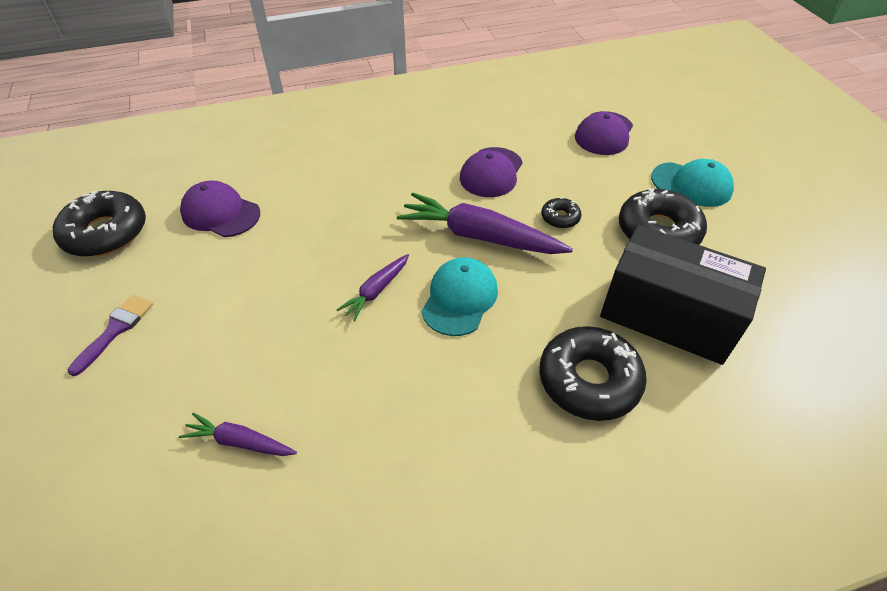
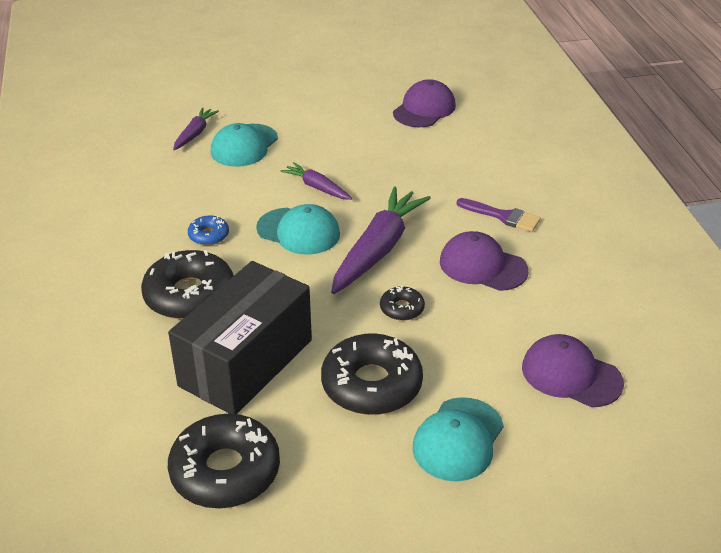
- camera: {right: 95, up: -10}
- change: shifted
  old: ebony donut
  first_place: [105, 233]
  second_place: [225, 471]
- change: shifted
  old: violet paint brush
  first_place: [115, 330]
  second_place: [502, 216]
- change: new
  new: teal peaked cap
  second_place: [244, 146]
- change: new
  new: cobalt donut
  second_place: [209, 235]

■ ■ ■

• **Exercise directions**
Return word for word the line with "second_place: [244, 146]" and every line after it through the end of the records above.

• **Solved exercise**
  second_place: [244, 146]
- change: new
  new: cobalt donut
  second_place: [209, 235]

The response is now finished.